=== Brief ===
Word for word, restate the lines of the listing below from the line with "cyan square: (44, 41) -> (39, 31), turned -32" through the line with "brown circle: (107, 95) -> (139, 107), moved", and do not include the pictures.

=== Data to use ===
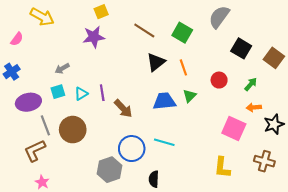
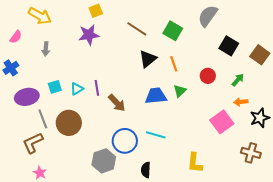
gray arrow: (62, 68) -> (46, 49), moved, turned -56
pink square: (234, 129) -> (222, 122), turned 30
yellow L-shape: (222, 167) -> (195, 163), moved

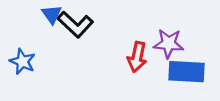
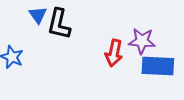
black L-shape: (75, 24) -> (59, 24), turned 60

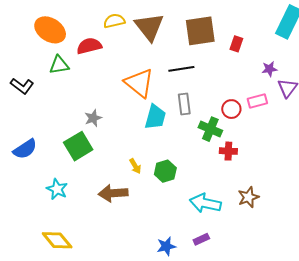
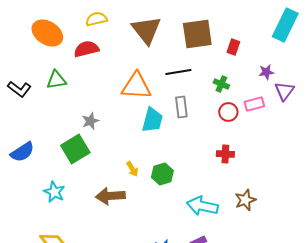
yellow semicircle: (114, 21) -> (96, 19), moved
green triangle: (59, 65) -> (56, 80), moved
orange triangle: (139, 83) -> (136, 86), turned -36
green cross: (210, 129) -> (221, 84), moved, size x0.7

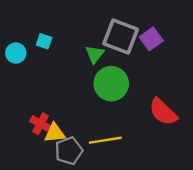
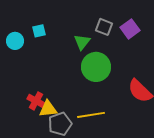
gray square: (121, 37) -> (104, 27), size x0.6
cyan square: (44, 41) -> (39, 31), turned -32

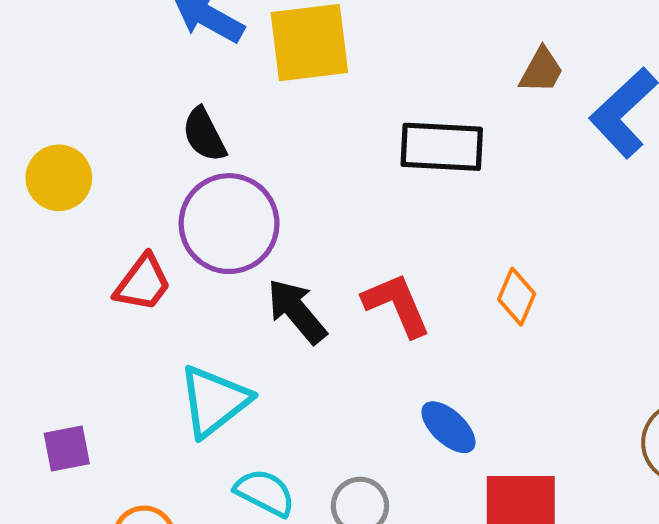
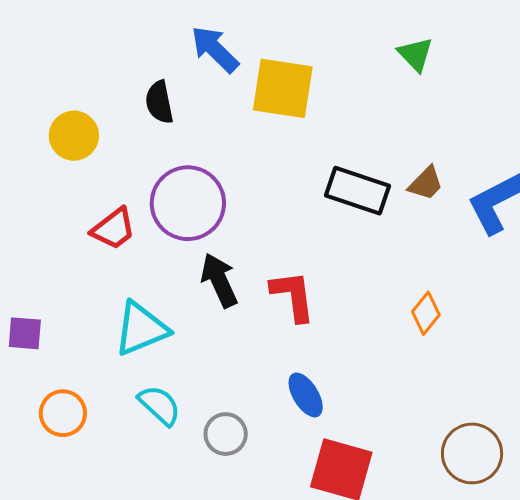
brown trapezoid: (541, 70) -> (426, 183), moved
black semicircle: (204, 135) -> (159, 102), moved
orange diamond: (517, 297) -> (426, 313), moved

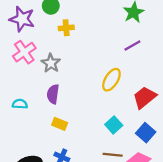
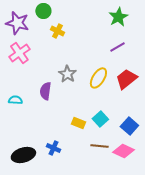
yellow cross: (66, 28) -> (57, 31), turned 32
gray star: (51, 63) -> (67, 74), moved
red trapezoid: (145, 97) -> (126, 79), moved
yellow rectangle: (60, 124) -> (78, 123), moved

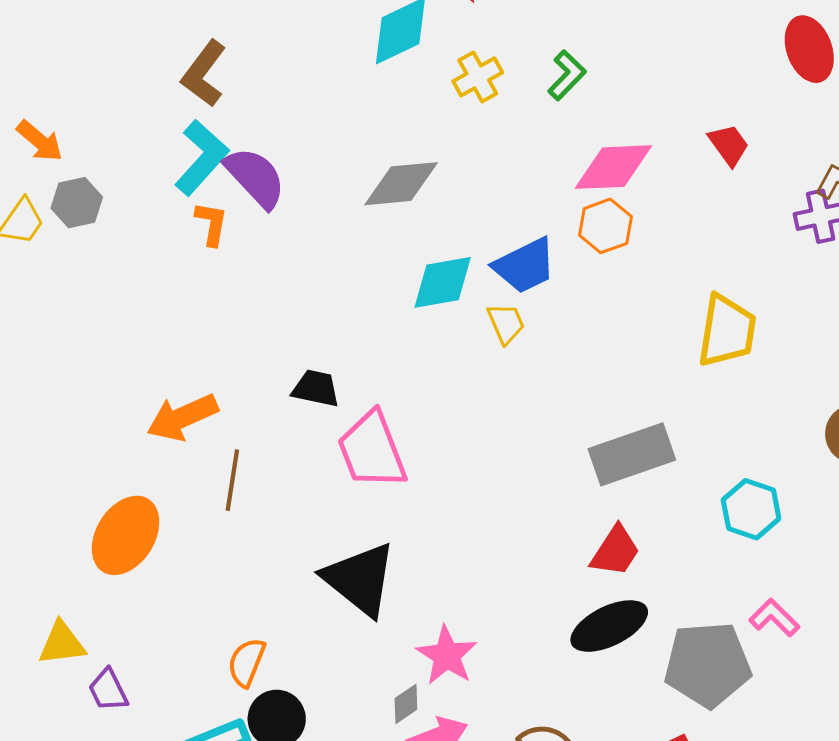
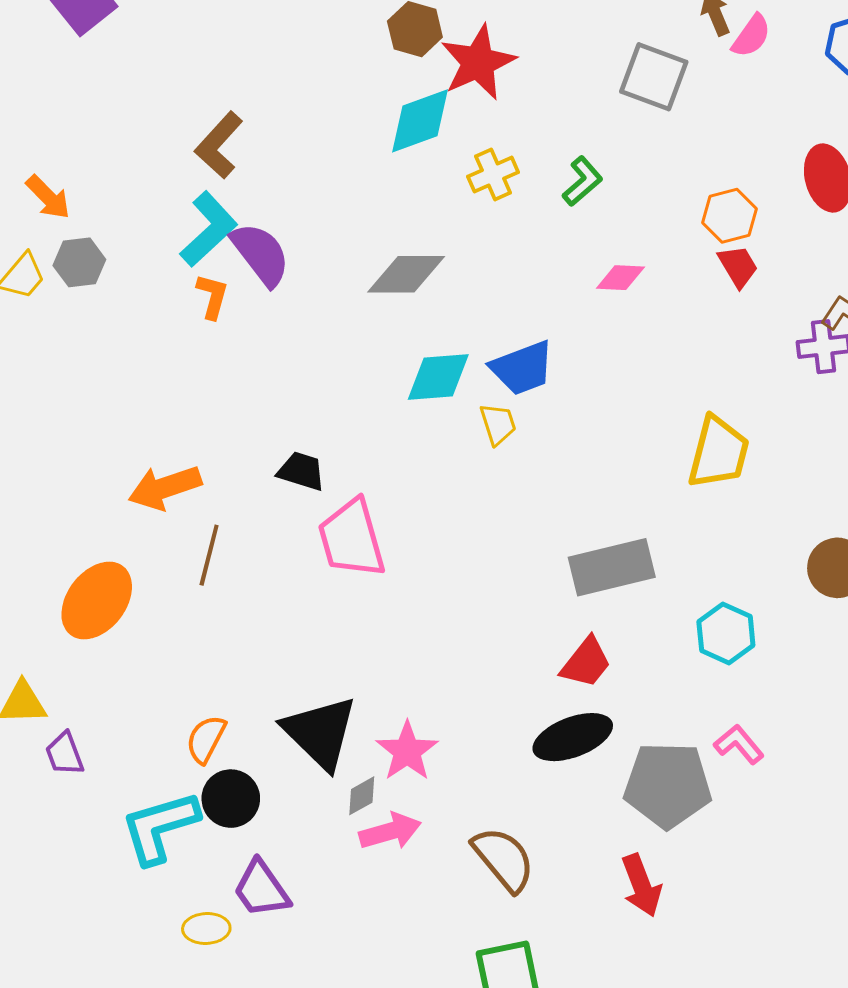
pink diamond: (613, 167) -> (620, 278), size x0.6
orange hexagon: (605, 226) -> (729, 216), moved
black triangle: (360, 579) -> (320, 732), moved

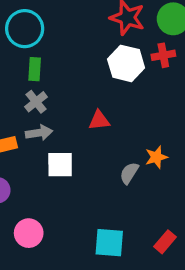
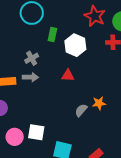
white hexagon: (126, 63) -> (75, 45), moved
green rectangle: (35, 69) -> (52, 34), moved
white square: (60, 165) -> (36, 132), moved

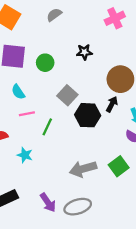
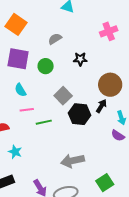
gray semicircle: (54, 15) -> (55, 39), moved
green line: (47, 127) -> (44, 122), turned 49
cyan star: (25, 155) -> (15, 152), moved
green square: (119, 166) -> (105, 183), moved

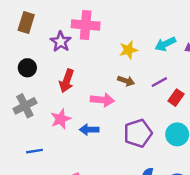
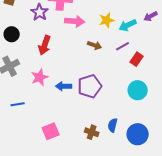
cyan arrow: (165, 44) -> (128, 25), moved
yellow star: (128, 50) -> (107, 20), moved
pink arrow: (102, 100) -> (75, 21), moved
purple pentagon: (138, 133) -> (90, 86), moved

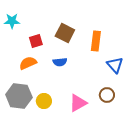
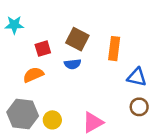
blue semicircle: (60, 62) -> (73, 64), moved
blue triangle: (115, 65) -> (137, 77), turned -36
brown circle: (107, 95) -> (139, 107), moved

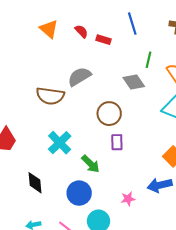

--

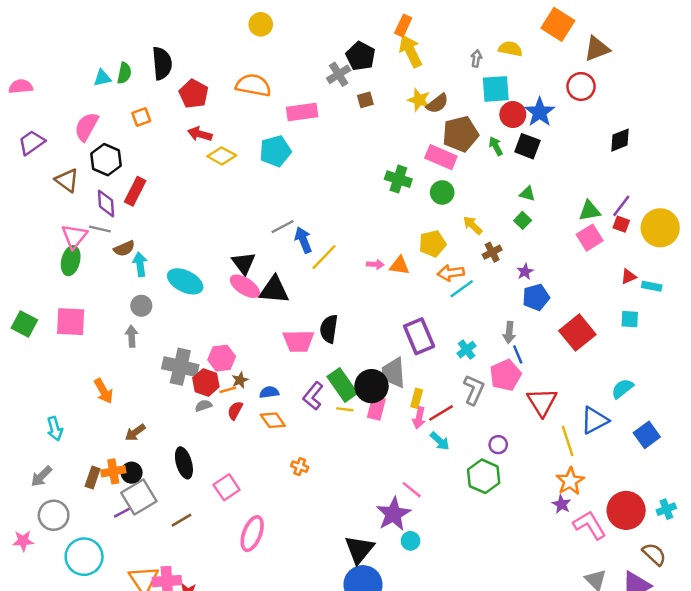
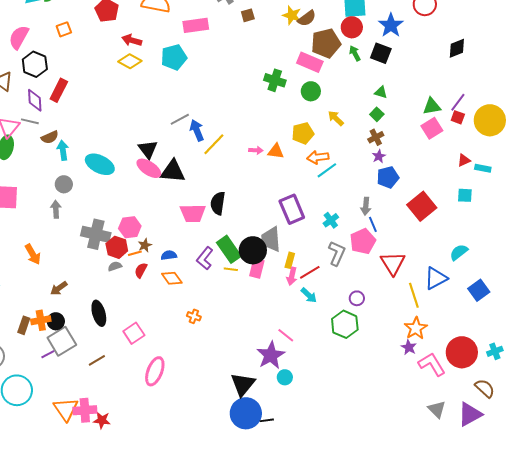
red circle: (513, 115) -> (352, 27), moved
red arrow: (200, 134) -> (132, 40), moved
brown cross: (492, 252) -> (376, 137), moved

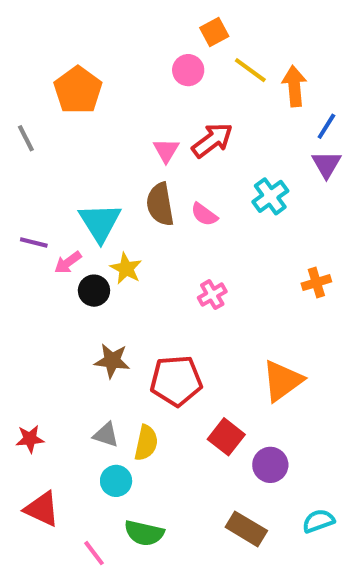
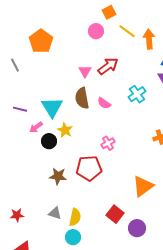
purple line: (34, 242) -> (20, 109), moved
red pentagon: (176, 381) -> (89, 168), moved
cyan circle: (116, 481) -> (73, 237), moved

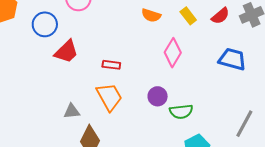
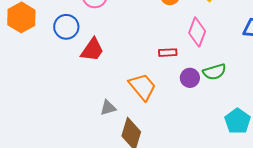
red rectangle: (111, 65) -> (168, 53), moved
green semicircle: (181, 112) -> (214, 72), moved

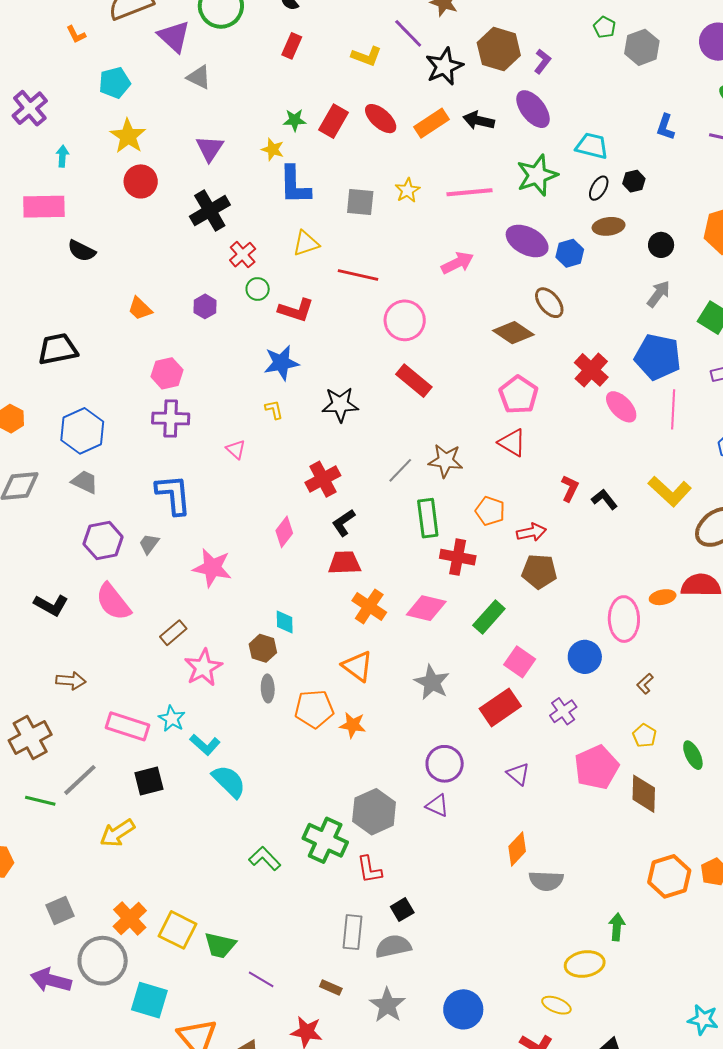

=== Exercise solution ===
cyan square: (44, 41) -> (39, 31), turned -32

brown trapezoid: (541, 70) -> (426, 183), moved
black semicircle: (204, 135) -> (159, 102), moved
orange diamond: (517, 297) -> (426, 313), moved

yellow cross: (66, 28) -> (57, 31), turned 32
gray star: (51, 63) -> (67, 74), moved
red trapezoid: (145, 97) -> (126, 79), moved
yellow rectangle: (60, 124) -> (78, 123), moved

pink diamond: (613, 167) -> (620, 278), size x0.6
orange hexagon: (605, 226) -> (729, 216), moved
black triangle: (360, 579) -> (320, 732), moved

white hexagon: (126, 63) -> (75, 45), moved
green rectangle: (35, 69) -> (52, 34), moved
white square: (60, 165) -> (36, 132), moved

gray semicircle: (54, 15) -> (55, 39), moved
green line: (47, 127) -> (44, 122), turned 49
cyan star: (25, 155) -> (15, 152), moved
green square: (119, 166) -> (105, 183), moved

cyan arrow: (165, 44) -> (128, 25), moved
yellow star: (128, 50) -> (107, 20), moved
pink arrow: (102, 100) -> (75, 21), moved
purple pentagon: (138, 133) -> (90, 86), moved

blue semicircle: (60, 62) -> (73, 64), moved
blue triangle: (115, 65) -> (137, 77), turned -36
brown circle: (107, 95) -> (139, 107), moved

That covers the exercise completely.